Extracted records:
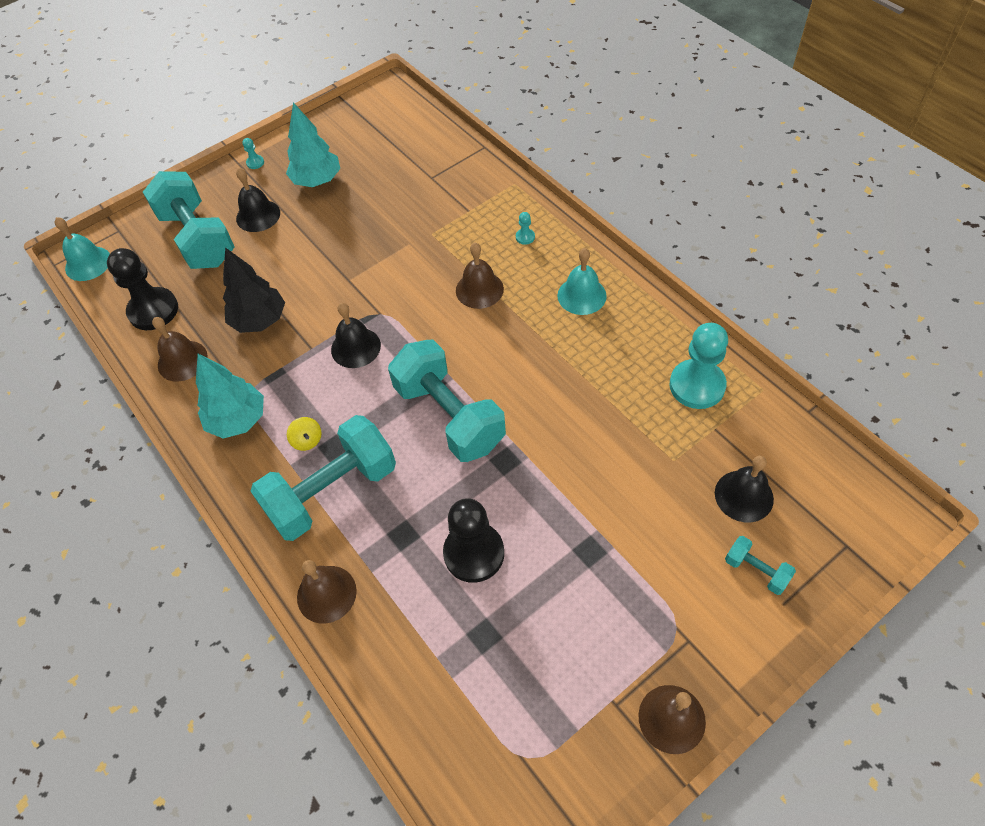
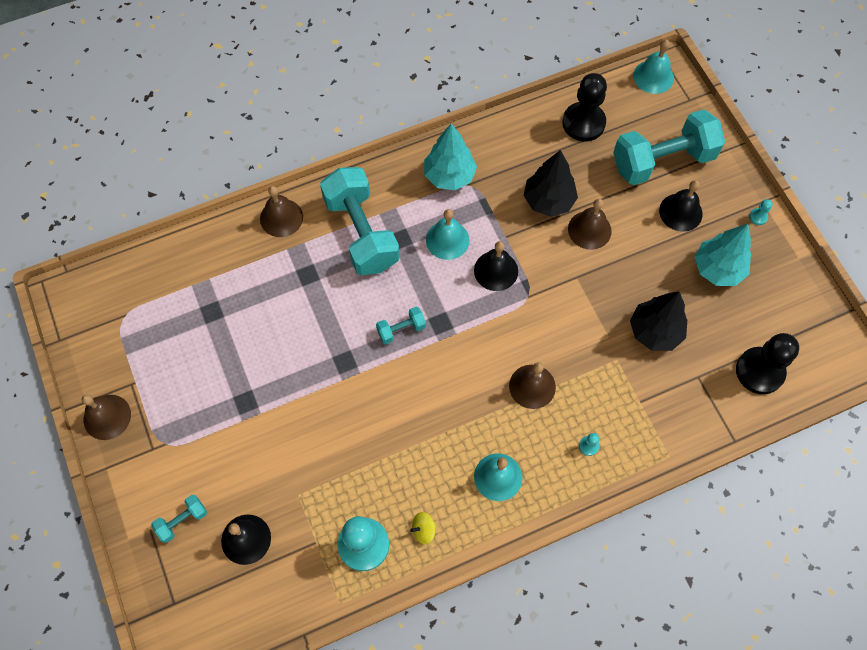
camera: 100 degrees right, 10 degrees up
(182, 360) = (522, 141): brown bell -> brown bell (589, 230)
(307, 440) = (413, 222): yellow spinning top -> yellow spinning top (423, 530)
(325, 401) = (447, 240): none -> turquoise bell
(394, 212) = (655, 331): none -> black tree
(449, 416) = (401, 329): turquoise dumbbell -> turquoise dumbbell, size x0.44
(474, 553) = (275, 320): black pawn -> black pawn (759, 371)

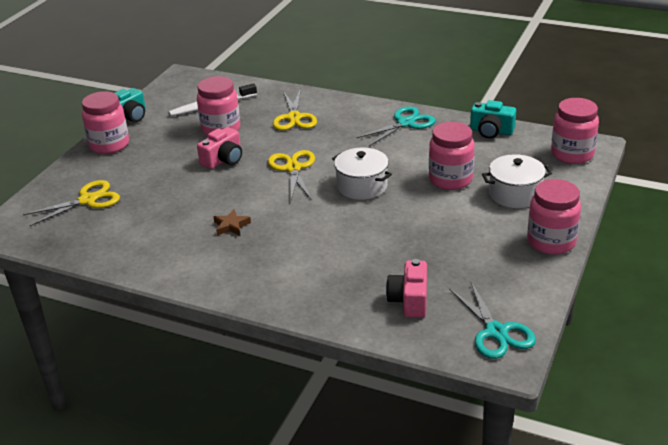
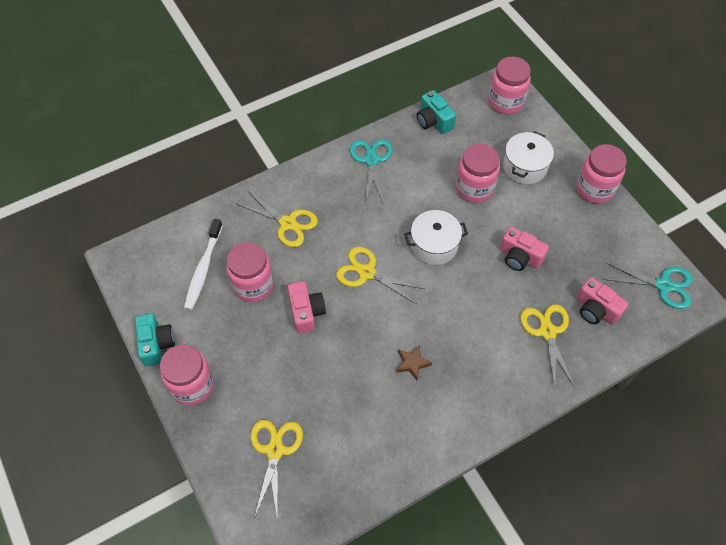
camera: 55 degrees left, 25 degrees up
(348, 282) = (547, 332): none -> yellow scissors
(410, 233) = (520, 257): none -> pink camera
(491, 131) = (433, 121): turquoise camera -> turquoise camera turned 90 degrees clockwise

● **Exercise**
Please return every record above exactly, but leave out the pictures.

● **Output for this exercise**
camera: 100 degrees right, 10 degrees up
(182, 360) = (522, 141): brown bell -> brown bell (589, 230)
(307, 440) = (413, 222): yellow spinning top -> yellow spinning top (423, 530)
(325, 401) = (447, 240): none -> turquoise bell
(394, 212) = (655, 331): none -> black tree
(449, 416) = (401, 329): turquoise dumbbell -> turquoise dumbbell, size x0.44
(474, 553) = (275, 320): black pawn -> black pawn (759, 371)

camera: 55 degrees left, 25 degrees up
(348, 282) = (547, 332): none -> yellow scissors
(410, 233) = (520, 257): none -> pink camera
(491, 131) = (433, 121): turquoise camera -> turquoise camera turned 90 degrees clockwise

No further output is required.